== DATA
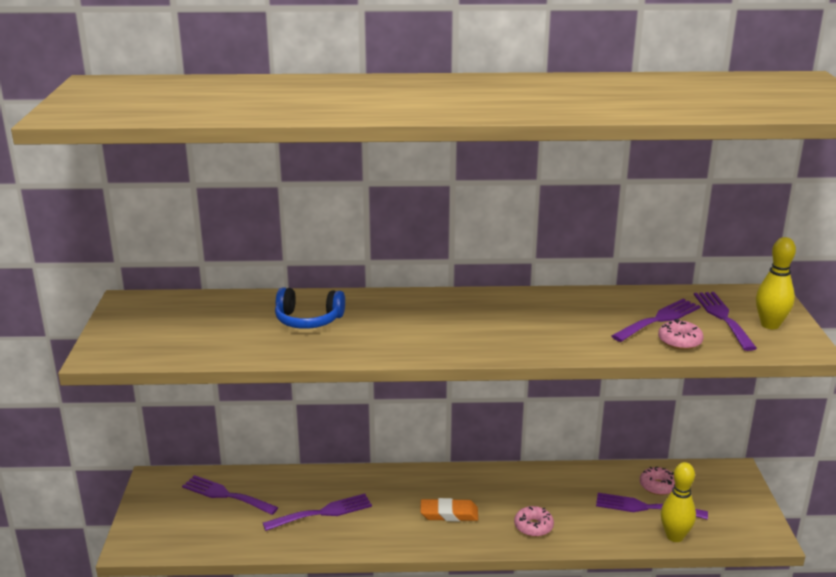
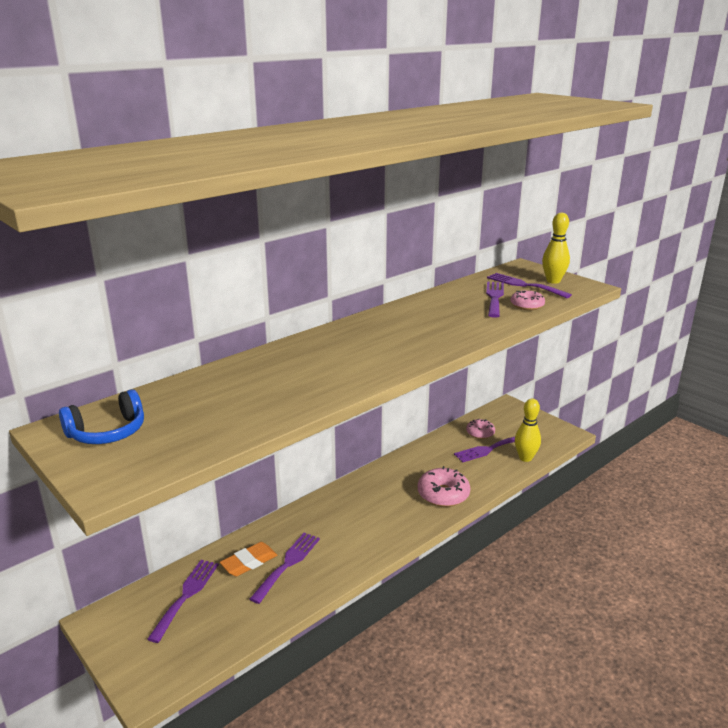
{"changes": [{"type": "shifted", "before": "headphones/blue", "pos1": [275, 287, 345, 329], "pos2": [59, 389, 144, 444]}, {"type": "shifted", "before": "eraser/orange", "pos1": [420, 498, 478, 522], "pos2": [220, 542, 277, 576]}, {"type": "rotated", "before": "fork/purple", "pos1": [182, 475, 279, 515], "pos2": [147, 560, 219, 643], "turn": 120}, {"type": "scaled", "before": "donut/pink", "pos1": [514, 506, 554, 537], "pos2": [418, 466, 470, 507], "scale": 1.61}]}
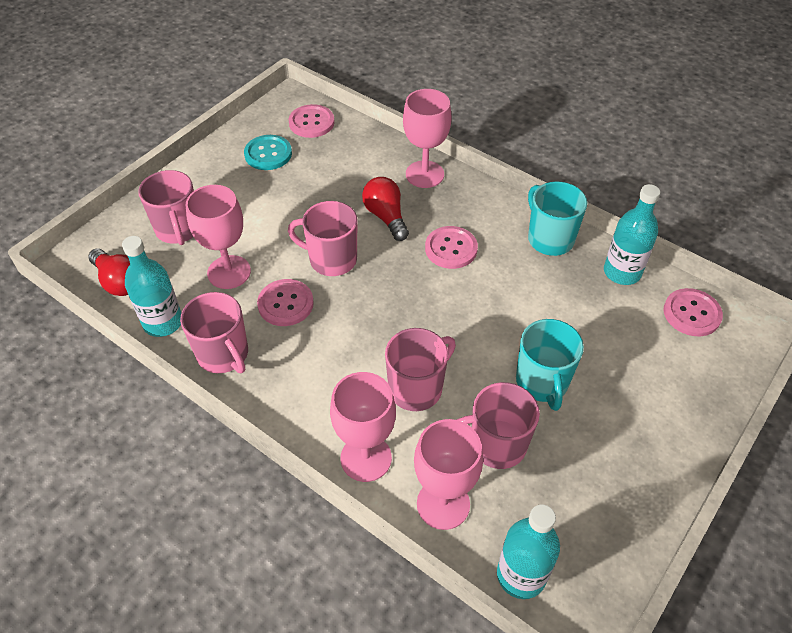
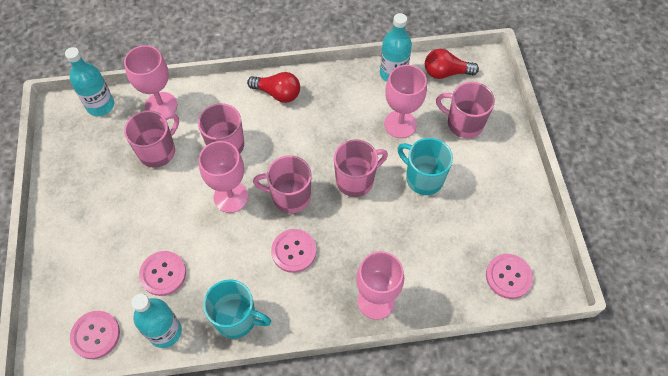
{"changes": [{"type": "gone", "before": "button/turquoise", "pos1": [244, 135, 292, 170]}, {"type": "shifted", "before": "mug/pink", "pos1": [180, 292, 248, 373], "pos2": [253, 156, 312, 213]}, {"type": "shifted", "before": "button/pink", "pos1": [257, 279, 314, 326], "pos2": [139, 251, 186, 296]}, {"type": "shifted", "before": "goblet/pink", "pos1": [330, 372, 396, 482], "pos2": [199, 141, 248, 213]}, {"type": "shifted", "before": "light bulb/red", "pos1": [362, 177, 409, 241], "pos2": [247, 72, 300, 103]}, {"type": "shifted", "before": "mug/turquoise", "pos1": [516, 319, 584, 411], "pos2": [398, 138, 453, 195]}]}
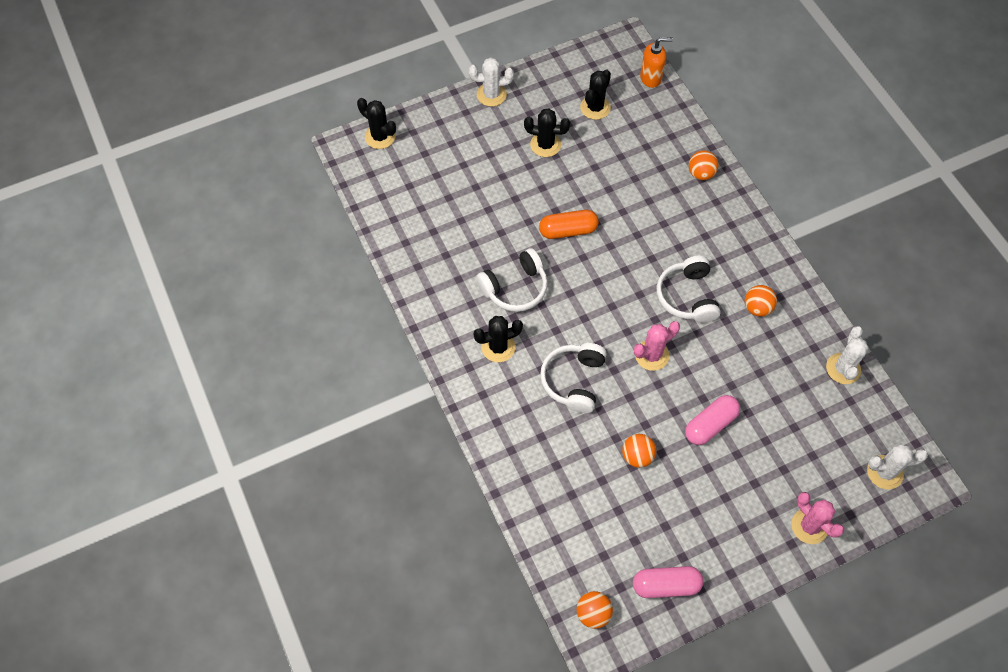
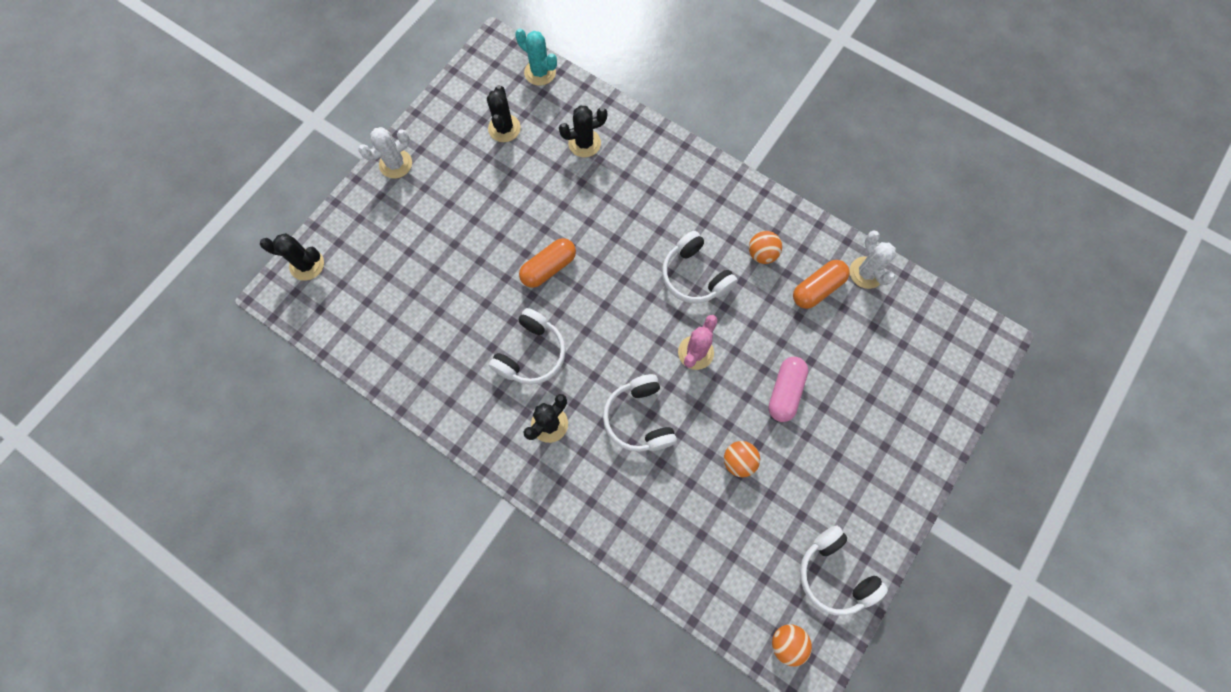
{"changes": [{"type": "gone", "before": "ball/orange", "pos1": [689, 150, 719, 180]}, {"type": "gone", "before": "cactus/pink", "pos1": [791, 492, 844, 544]}, {"type": "gone", "before": "cactus/white", "pos1": [867, 444, 928, 489]}, {"type": "new", "after": "capsule/orange", "pos2": [793, 260, 850, 309]}, {"type": "shifted", "before": "cactus/black", "pos1": [524, 108, 570, 157], "pos2": [559, 105, 607, 158]}, {"type": "swapped", "before": "capsule/pink", "after": "headphones/white", "pos1": [633, 566, 704, 598], "pos2": [800, 525, 888, 616]}, {"type": "swapped", "before": "soap dispenser/orange", "after": "cactus/turquoise", "pos1": [640, 37, 673, 88], "pos2": [515, 28, 557, 86]}]}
====
The listing above must be repeated exactly, apart from the pictures.

— RESPONSE TO THIS EXERCISE —
{"changes": [{"type": "shifted", "before": "headphones/blue", "pos1": [275, 287, 345, 329], "pos2": [59, 389, 144, 444]}, {"type": "shifted", "before": "eraser/orange", "pos1": [420, 498, 478, 522], "pos2": [220, 542, 277, 576]}, {"type": "rotated", "before": "fork/purple", "pos1": [182, 475, 279, 515], "pos2": [147, 560, 219, 643], "turn": 120}, {"type": "scaled", "before": "donut/pink", "pos1": [514, 506, 554, 537], "pos2": [418, 466, 470, 507], "scale": 1.61}]}
{"changes": [{"type": "gone", "before": "button/turquoise", "pos1": [244, 135, 292, 170]}, {"type": "shifted", "before": "mug/pink", "pos1": [180, 292, 248, 373], "pos2": [253, 156, 312, 213]}, {"type": "shifted", "before": "button/pink", "pos1": [257, 279, 314, 326], "pos2": [139, 251, 186, 296]}, {"type": "shifted", "before": "goblet/pink", "pos1": [330, 372, 396, 482], "pos2": [199, 141, 248, 213]}, {"type": "shifted", "before": "light bulb/red", "pos1": [362, 177, 409, 241], "pos2": [247, 72, 300, 103]}, {"type": "shifted", "before": "mug/turquoise", "pos1": [516, 319, 584, 411], "pos2": [398, 138, 453, 195]}]}
{"changes": [{"type": "gone", "before": "ball/orange", "pos1": [689, 150, 719, 180]}, {"type": "gone", "before": "cactus/pink", "pos1": [791, 492, 844, 544]}, {"type": "gone", "before": "cactus/white", "pos1": [867, 444, 928, 489]}, {"type": "new", "after": "capsule/orange", "pos2": [793, 260, 850, 309]}, {"type": "shifted", "before": "cactus/black", "pos1": [524, 108, 570, 157], "pos2": [559, 105, 607, 158]}, {"type": "swapped", "before": "capsule/pink", "after": "headphones/white", "pos1": [633, 566, 704, 598], "pos2": [800, 525, 888, 616]}, {"type": "swapped", "before": "soap dispenser/orange", "after": "cactus/turquoise", "pos1": [640, 37, 673, 88], "pos2": [515, 28, 557, 86]}]}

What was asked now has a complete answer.